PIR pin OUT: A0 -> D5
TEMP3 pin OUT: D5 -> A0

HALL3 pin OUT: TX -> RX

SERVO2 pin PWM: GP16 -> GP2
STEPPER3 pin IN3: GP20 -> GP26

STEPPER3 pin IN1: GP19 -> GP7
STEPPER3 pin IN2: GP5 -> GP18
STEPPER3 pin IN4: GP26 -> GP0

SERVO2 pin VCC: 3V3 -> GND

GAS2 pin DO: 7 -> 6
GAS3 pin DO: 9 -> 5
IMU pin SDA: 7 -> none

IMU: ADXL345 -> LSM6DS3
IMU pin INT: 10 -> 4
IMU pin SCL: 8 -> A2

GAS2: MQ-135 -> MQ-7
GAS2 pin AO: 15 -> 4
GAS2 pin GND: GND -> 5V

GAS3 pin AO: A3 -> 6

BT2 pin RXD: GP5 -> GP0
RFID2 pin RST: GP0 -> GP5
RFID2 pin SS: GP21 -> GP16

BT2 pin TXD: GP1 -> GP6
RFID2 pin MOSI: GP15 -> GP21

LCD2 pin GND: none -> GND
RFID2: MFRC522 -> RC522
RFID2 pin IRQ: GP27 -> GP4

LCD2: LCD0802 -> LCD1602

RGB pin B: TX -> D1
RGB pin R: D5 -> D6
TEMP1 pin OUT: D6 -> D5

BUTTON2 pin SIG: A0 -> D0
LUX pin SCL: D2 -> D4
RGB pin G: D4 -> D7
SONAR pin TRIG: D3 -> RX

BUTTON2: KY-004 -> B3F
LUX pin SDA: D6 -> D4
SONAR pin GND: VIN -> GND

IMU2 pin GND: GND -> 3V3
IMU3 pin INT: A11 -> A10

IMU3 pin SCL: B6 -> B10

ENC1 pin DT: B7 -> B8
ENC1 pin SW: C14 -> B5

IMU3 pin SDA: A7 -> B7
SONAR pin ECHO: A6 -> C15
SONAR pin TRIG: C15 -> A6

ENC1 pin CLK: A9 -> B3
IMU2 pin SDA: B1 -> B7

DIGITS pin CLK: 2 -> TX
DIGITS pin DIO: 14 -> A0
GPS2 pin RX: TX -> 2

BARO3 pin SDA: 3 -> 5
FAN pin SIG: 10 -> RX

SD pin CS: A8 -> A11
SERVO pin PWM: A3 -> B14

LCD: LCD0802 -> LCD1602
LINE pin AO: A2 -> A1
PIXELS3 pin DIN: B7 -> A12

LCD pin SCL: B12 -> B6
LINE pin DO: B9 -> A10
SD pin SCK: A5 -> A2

━━━

Work required => Nothing in the material may be left out; write it all out verbatim.

Reply =>
PIR pin OUT: A0 -> D5
TEMP3 pin OUT: D5 -> A0

HALL3 pin OUT: TX -> RX

SERVO2 pin PWM: GP16 -> GP2
STEPPER3 pin IN3: GP20 -> GP26

STEPPER3 pin IN1: GP19 -> GP7
STEPPER3 pin IN2: GP5 -> GP18
STEPPER3 pin IN4: GP26 -> GP0

SERVO2 pin VCC: 3V3 -> GND

GAS2 pin DO: 7 -> 6
GAS3 pin DO: 9 -> 5
IMU pin SDA: 7 -> none

IMU: ADXL345 -> LSM6DS3
IMU pin INT: 10 -> 4
IMU pin SCL: 8 -> A2

GAS2: MQ-135 -> MQ-7
GAS2 pin AO: 15 -> 4
GAS2 pin GND: GND -> 5V

GAS3 pin AO: A3 -> 6

BT2 pin RXD: GP5 -> GP0
RFID2 pin RST: GP0 -> GP5
RFID2 pin SS: GP21 -> GP16

BT2 pin TXD: GP1 -> GP6
RFID2 pin MOSI: GP15 -> GP21

LCD2 pin GND: none -> GND
RFID2: MFRC522 -> RC522
RFID2 pin IRQ: GP27 -> GP4

LCD2: LCD0802 -> LCD1602

RGB pin B: TX -> D1
RGB pin R: D5 -> D6
TEMP1 pin OUT: D6 -> D5

BUTTON2 pin SIG: A0 -> D0
LUX pin SCL: D2 -> D4
RGB pin G: D4 -> D7
SONAR pin TRIG: D3 -> RX

BUTTON2: KY-004 -> B3F
LUX pin SDA: D6 -> D4
SONAR pin GND: VIN -> GND

IMU2 pin GND: GND -> 3V3
IMU3 pin INT: A11 -> A10

IMU3 pin SCL: B6 -> B10

ENC1 pin DT: B7 -> B8
ENC1 pin SW: C14 -> B5

IMU3 pin SDA: A7 -> B7
SONAR pin ECHO: A6 -> C15
SONAR pin TRIG: C15 -> A6

ENC1 pin CLK: A9 -> B3
IMU2 pin SDA: B1 -> B7

DIGITS pin CLK: 2 -> TX
DIGITS pin DIO: 14 -> A0
GPS2 pin RX: TX -> 2

BARO3 pin SDA: 3 -> 5
FAN pin SIG: 10 -> RX

SD pin CS: A8 -> A11
SERVO pin PWM: A3 -> B14

LCD: LCD0802 -> LCD1602
LINE pin AO: A2 -> A1
PIXELS3 pin DIN: B7 -> A12

LCD pin SCL: B12 -> B6
LINE pin DO: B9 -> A10
SD pin SCK: A5 -> A2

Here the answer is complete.